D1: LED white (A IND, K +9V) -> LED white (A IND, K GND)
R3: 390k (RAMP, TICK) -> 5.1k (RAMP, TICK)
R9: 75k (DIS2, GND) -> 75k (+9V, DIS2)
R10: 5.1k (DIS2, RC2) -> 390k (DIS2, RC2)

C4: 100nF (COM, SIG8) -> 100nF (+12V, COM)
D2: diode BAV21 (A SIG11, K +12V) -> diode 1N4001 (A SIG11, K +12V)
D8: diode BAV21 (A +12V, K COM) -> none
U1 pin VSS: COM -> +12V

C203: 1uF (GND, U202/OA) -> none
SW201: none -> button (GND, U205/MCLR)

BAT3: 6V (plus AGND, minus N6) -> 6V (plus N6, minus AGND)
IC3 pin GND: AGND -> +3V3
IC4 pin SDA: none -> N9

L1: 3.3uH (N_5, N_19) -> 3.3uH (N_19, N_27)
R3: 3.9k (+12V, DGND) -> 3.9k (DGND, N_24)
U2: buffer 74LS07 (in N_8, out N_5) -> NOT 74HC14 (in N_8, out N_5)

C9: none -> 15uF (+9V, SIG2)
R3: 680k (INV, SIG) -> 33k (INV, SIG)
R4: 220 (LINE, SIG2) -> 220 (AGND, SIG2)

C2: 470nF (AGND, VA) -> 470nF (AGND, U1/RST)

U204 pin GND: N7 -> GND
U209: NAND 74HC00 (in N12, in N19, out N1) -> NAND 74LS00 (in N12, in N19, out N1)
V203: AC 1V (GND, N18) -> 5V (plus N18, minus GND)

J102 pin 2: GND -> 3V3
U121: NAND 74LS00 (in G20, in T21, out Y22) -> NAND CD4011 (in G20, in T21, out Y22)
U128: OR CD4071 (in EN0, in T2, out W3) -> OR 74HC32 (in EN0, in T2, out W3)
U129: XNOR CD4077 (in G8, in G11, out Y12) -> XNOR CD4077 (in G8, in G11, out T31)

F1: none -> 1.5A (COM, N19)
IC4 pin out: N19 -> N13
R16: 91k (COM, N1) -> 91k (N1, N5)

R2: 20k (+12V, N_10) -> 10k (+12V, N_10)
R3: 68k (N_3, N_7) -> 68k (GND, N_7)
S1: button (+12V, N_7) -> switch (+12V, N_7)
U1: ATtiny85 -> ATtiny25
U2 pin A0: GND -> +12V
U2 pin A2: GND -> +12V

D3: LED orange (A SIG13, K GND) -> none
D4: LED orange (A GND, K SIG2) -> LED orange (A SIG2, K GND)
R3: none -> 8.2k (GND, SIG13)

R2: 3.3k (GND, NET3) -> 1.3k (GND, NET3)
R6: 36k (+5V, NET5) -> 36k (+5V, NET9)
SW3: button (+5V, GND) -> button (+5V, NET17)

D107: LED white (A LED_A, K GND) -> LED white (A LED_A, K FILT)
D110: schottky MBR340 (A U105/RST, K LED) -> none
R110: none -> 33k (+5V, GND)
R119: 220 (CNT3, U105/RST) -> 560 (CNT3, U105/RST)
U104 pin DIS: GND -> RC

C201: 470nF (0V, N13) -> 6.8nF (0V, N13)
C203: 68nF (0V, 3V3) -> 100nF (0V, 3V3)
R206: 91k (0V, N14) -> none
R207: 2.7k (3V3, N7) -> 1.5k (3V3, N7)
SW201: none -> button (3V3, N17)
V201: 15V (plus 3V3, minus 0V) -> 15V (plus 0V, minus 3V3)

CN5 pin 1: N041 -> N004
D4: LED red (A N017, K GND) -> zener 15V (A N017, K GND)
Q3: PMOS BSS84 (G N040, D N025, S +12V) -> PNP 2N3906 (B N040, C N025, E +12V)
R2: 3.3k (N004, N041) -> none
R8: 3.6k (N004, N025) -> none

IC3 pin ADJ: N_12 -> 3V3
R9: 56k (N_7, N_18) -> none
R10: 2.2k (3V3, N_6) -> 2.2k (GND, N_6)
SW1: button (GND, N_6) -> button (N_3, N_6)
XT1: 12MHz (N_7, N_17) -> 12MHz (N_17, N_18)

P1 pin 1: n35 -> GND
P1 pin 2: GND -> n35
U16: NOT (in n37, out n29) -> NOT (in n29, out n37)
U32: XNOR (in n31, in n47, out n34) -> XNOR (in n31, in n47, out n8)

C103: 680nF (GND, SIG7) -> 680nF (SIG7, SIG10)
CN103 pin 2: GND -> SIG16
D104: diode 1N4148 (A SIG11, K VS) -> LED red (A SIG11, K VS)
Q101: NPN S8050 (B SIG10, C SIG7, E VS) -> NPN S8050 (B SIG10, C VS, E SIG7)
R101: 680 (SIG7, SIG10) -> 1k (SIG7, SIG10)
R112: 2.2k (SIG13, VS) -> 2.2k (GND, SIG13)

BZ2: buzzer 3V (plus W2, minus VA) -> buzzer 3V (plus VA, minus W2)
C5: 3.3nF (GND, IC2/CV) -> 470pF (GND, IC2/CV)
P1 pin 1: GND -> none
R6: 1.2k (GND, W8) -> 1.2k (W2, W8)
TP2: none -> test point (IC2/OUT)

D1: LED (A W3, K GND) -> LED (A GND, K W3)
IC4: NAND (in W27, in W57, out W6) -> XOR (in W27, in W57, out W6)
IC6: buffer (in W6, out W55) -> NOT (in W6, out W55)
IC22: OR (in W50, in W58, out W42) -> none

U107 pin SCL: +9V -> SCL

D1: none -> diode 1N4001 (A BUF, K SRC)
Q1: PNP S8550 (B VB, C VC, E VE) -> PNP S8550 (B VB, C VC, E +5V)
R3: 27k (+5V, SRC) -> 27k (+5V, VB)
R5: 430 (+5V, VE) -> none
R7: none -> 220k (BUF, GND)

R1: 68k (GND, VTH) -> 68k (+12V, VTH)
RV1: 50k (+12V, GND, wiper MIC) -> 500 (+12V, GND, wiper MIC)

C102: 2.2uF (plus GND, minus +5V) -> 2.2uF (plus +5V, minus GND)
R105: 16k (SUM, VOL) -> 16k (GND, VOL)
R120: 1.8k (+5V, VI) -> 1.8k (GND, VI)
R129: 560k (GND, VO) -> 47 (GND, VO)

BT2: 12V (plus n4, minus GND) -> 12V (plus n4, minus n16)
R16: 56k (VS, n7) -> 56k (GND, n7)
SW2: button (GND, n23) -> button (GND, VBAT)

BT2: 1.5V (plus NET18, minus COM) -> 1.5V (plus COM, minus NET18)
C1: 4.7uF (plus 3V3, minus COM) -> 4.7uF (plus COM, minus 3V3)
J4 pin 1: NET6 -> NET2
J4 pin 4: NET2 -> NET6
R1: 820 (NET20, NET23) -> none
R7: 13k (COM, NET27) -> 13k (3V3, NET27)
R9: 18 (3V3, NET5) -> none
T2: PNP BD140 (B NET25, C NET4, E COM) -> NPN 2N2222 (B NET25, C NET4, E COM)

+-------+

== Task ==
Print the entire set of records again, exactly.

== Answer box ==
D1: LED white (A IND, K +9V) -> LED white (A IND, K GND)
R3: 390k (RAMP, TICK) -> 5.1k (RAMP, TICK)
R9: 75k (DIS2, GND) -> 75k (+9V, DIS2)
R10: 5.1k (DIS2, RC2) -> 390k (DIS2, RC2)

C4: 100nF (COM, SIG8) -> 100nF (+12V, COM)
D2: diode BAV21 (A SIG11, K +12V) -> diode 1N4001 (A SIG11, K +12V)
D8: diode BAV21 (A +12V, K COM) -> none
U1 pin VSS: COM -> +12V

C203: 1uF (GND, U202/OA) -> none
SW201: none -> button (GND, U205/MCLR)

BAT3: 6V (plus AGND, minus N6) -> 6V (plus N6, minus AGND)
IC3 pin GND: AGND -> +3V3
IC4 pin SDA: none -> N9

L1: 3.3uH (N_5, N_19) -> 3.3uH (N_19, N_27)
R3: 3.9k (+12V, DGND) -> 3.9k (DGND, N_24)
U2: buffer 74LS07 (in N_8, out N_5) -> NOT 74HC14 (in N_8, out N_5)

C9: none -> 15uF (+9V, SIG2)
R3: 680k (INV, SIG) -> 33k (INV, SIG)
R4: 220 (LINE, SIG2) -> 220 (AGND, SIG2)

C2: 470nF (AGND, VA) -> 470nF (AGND, U1/RST)

U204 pin GND: N7 -> GND
U209: NAND 74HC00 (in N12, in N19, out N1) -> NAND 74LS00 (in N12, in N19, out N1)
V203: AC 1V (GND, N18) -> 5V (plus N18, minus GND)

J102 pin 2: GND -> 3V3
U121: NAND 74LS00 (in G20, in T21, out Y22) -> NAND CD4011 (in G20, in T21, out Y22)
U128: OR CD4071 (in EN0, in T2, out W3) -> OR 74HC32 (in EN0, in T2, out W3)
U129: XNOR CD4077 (in G8, in G11, out Y12) -> XNOR CD4077 (in G8, in G11, out T31)

F1: none -> 1.5A (COM, N19)
IC4 pin out: N19 -> N13
R16: 91k (COM, N1) -> 91k (N1, N5)

R2: 20k (+12V, N_10) -> 10k (+12V, N_10)
R3: 68k (N_3, N_7) -> 68k (GND, N_7)
S1: button (+12V, N_7) -> switch (+12V, N_7)
U1: ATtiny85 -> ATtiny25
U2 pin A0: GND -> +12V
U2 pin A2: GND -> +12V

D3: LED orange (A SIG13, K GND) -> none
D4: LED orange (A GND, K SIG2) -> LED orange (A SIG2, K GND)
R3: none -> 8.2k (GND, SIG13)

R2: 3.3k (GND, NET3) -> 1.3k (GND, NET3)
R6: 36k (+5V, NET5) -> 36k (+5V, NET9)
SW3: button (+5V, GND) -> button (+5V, NET17)

D107: LED white (A LED_A, K GND) -> LED white (A LED_A, K FILT)
D110: schottky MBR340 (A U105/RST, K LED) -> none
R110: none -> 33k (+5V, GND)
R119: 220 (CNT3, U105/RST) -> 560 (CNT3, U105/RST)
U104 pin DIS: GND -> RC

C201: 470nF (0V, N13) -> 6.8nF (0V, N13)
C203: 68nF (0V, 3V3) -> 100nF (0V, 3V3)
R206: 91k (0V, N14) -> none
R207: 2.7k (3V3, N7) -> 1.5k (3V3, N7)
SW201: none -> button (3V3, N17)
V201: 15V (plus 3V3, minus 0V) -> 15V (plus 0V, minus 3V3)

CN5 pin 1: N041 -> N004
D4: LED red (A N017, K GND) -> zener 15V (A N017, K GND)
Q3: PMOS BSS84 (G N040, D N025, S +12V) -> PNP 2N3906 (B N040, C N025, E +12V)
R2: 3.3k (N004, N041) -> none
R8: 3.6k (N004, N025) -> none

IC3 pin ADJ: N_12 -> 3V3
R9: 56k (N_7, N_18) -> none
R10: 2.2k (3V3, N_6) -> 2.2k (GND, N_6)
SW1: button (GND, N_6) -> button (N_3, N_6)
XT1: 12MHz (N_7, N_17) -> 12MHz (N_17, N_18)

P1 pin 1: n35 -> GND
P1 pin 2: GND -> n35
U16: NOT (in n37, out n29) -> NOT (in n29, out n37)
U32: XNOR (in n31, in n47, out n34) -> XNOR (in n31, in n47, out n8)

C103: 680nF (GND, SIG7) -> 680nF (SIG7, SIG10)
CN103 pin 2: GND -> SIG16
D104: diode 1N4148 (A SIG11, K VS) -> LED red (A SIG11, K VS)
Q101: NPN S8050 (B SIG10, C SIG7, E VS) -> NPN S8050 (B SIG10, C VS, E SIG7)
R101: 680 (SIG7, SIG10) -> 1k (SIG7, SIG10)
R112: 2.2k (SIG13, VS) -> 2.2k (GND, SIG13)

BZ2: buzzer 3V (plus W2, minus VA) -> buzzer 3V (plus VA, minus W2)
C5: 3.3nF (GND, IC2/CV) -> 470pF (GND, IC2/CV)
P1 pin 1: GND -> none
R6: 1.2k (GND, W8) -> 1.2k (W2, W8)
TP2: none -> test point (IC2/OUT)

D1: LED (A W3, K GND) -> LED (A GND, K W3)
IC4: NAND (in W27, in W57, out W6) -> XOR (in W27, in W57, out W6)
IC6: buffer (in W6, out W55) -> NOT (in W6, out W55)
IC22: OR (in W50, in W58, out W42) -> none

U107 pin SCL: +9V -> SCL

D1: none -> diode 1N4001 (A BUF, K SRC)
Q1: PNP S8550 (B VB, C VC, E VE) -> PNP S8550 (B VB, C VC, E +5V)
R3: 27k (+5V, SRC) -> 27k (+5V, VB)
R5: 430 (+5V, VE) -> none
R7: none -> 220k (BUF, GND)

R1: 68k (GND, VTH) -> 68k (+12V, VTH)
RV1: 50k (+12V, GND, wiper MIC) -> 500 (+12V, GND, wiper MIC)

C102: 2.2uF (plus GND, minus +5V) -> 2.2uF (plus +5V, minus GND)
R105: 16k (SUM, VOL) -> 16k (GND, VOL)
R120: 1.8k (+5V, VI) -> 1.8k (GND, VI)
R129: 560k (GND, VO) -> 47 (GND, VO)

BT2: 12V (plus n4, minus GND) -> 12V (plus n4, minus n16)
R16: 56k (VS, n7) -> 56k (GND, n7)
SW2: button (GND, n23) -> button (GND, VBAT)

BT2: 1.5V (plus NET18, minus COM) -> 1.5V (plus COM, minus NET18)
C1: 4.7uF (plus 3V3, minus COM) -> 4.7uF (plus COM, minus 3V3)
J4 pin 1: NET6 -> NET2
J4 pin 4: NET2 -> NET6
R1: 820 (NET20, NET23) -> none
R7: 13k (COM, NET27) -> 13k (3V3, NET27)
R9: 18 (3V3, NET5) -> none
T2: PNP BD140 (B NET25, C NET4, E COM) -> NPN 2N2222 (B NET25, C NET4, E COM)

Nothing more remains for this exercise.